YOUR TASK – Consider the listing below. Extract exactly the lines from the line containing "U3: NAND CD4011" to the line containing "U13: NAND 74HC132", both included.

INFORMATION GIVEN –
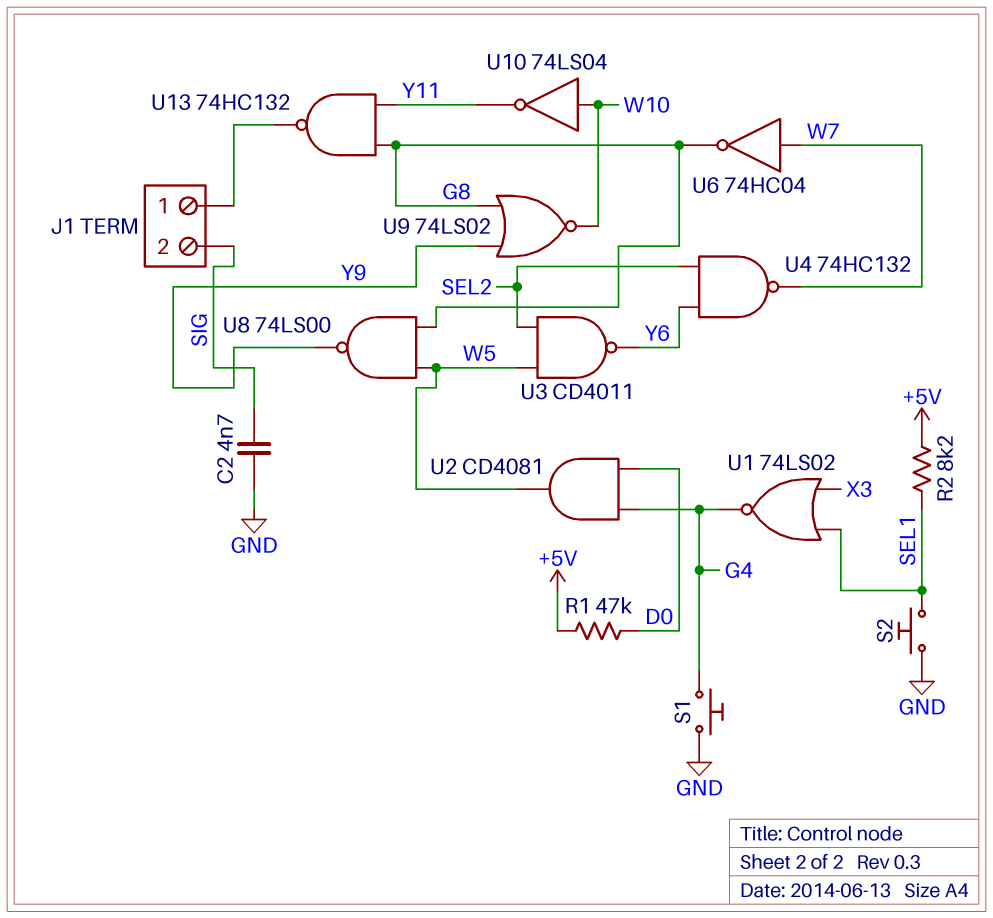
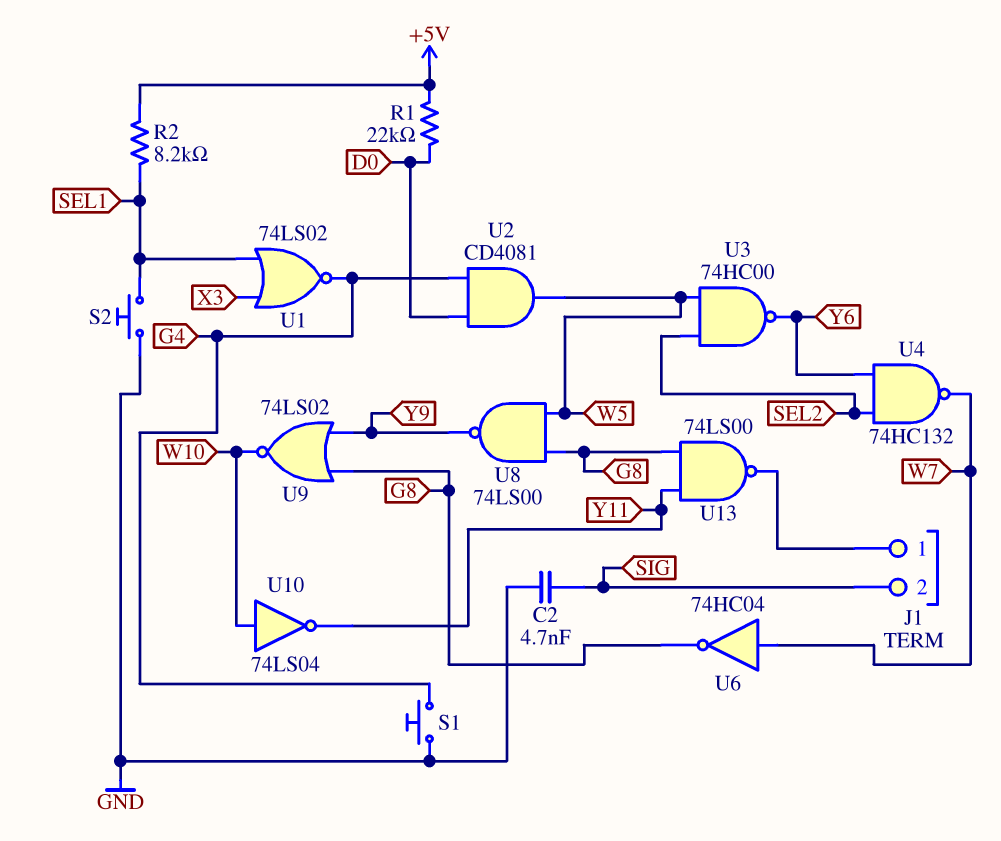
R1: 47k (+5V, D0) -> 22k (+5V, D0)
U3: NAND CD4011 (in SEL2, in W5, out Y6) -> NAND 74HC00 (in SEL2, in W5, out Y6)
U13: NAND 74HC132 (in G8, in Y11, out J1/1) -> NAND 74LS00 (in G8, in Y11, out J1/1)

...

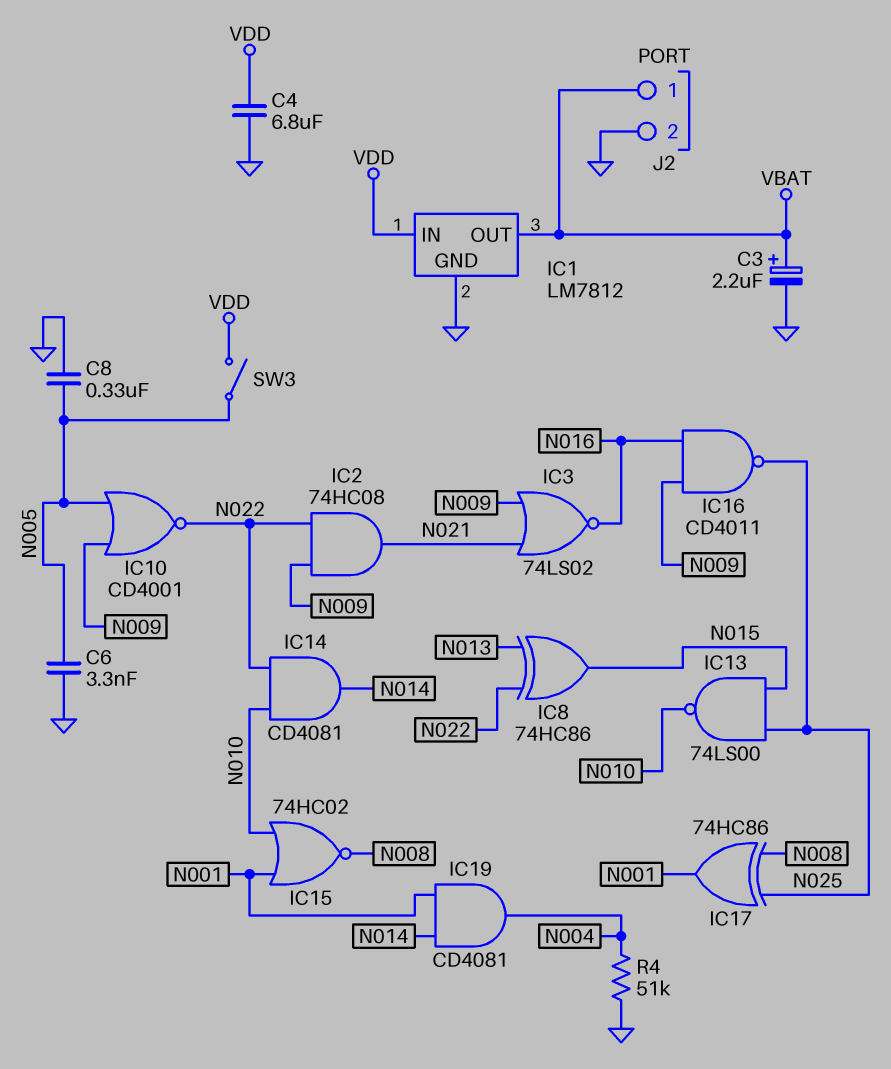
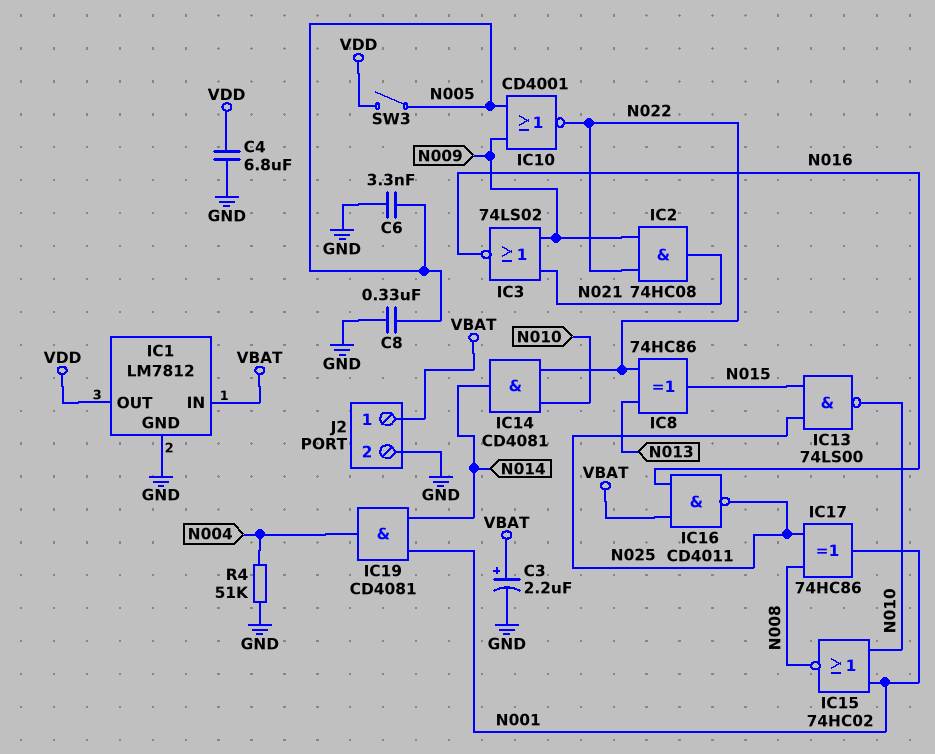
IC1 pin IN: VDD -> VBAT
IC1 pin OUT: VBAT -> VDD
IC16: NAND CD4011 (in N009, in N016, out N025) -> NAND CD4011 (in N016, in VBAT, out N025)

--

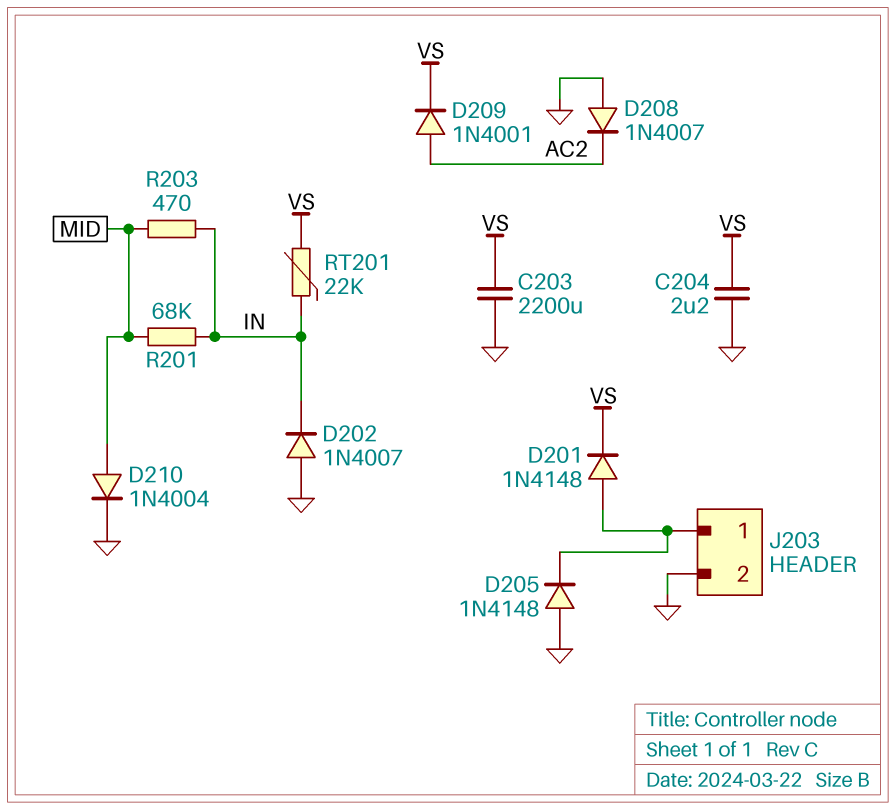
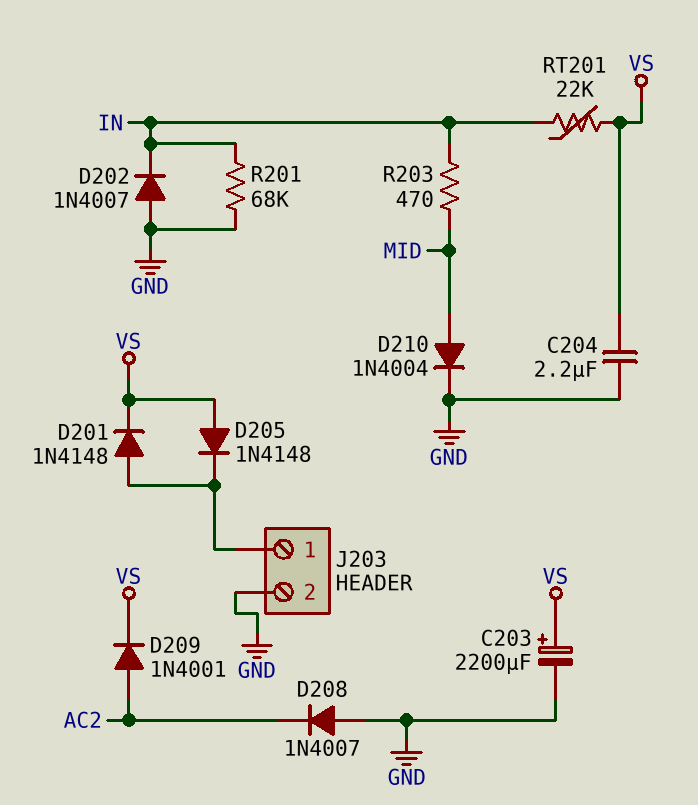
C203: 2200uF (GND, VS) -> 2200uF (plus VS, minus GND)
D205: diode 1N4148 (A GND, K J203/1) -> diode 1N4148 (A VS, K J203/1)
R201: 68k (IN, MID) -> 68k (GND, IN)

WRITTEN REPLY –
U3: NAND CD4011 (in SEL2, in W5, out Y6) -> NAND 74HC00 (in SEL2, in W5, out Y6)
U13: NAND 74HC132 (in G8, in Y11, out J1/1) -> NAND 74LS00 (in G8, in Y11, out J1/1)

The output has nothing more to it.